§ Exercise prompt:
Quote all of the material below word for word, leaving the pictures out of your answer.

[A series of records]
====================
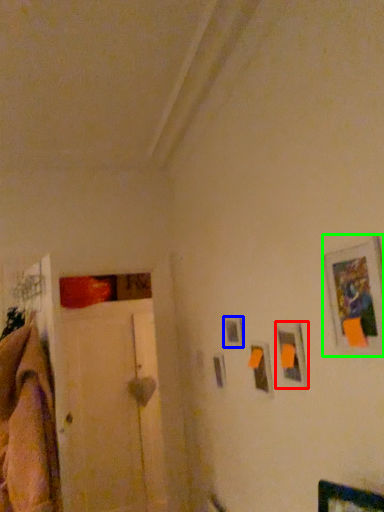
Question: Considering the real-world distances, which object is farthest from picture frame (highlighted by a red box)? picture frame (highlighted by a blue box) or picture frame (highlighted by a green box)?

Choices:
 (A) picture frame
 (B) picture frame

Answer: (A)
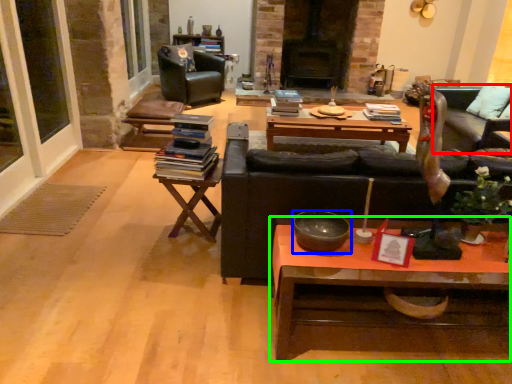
====================
§ Solution for this problem:
Question: Considering the real-world distances, which object is farthest from picture frame (highlighted by a red box)? picture frame (highlighted by a blue box) or picture frame (highlighted by a green box)?

Choices:
 (A) picture frame
 (B) picture frame

Answer: (A)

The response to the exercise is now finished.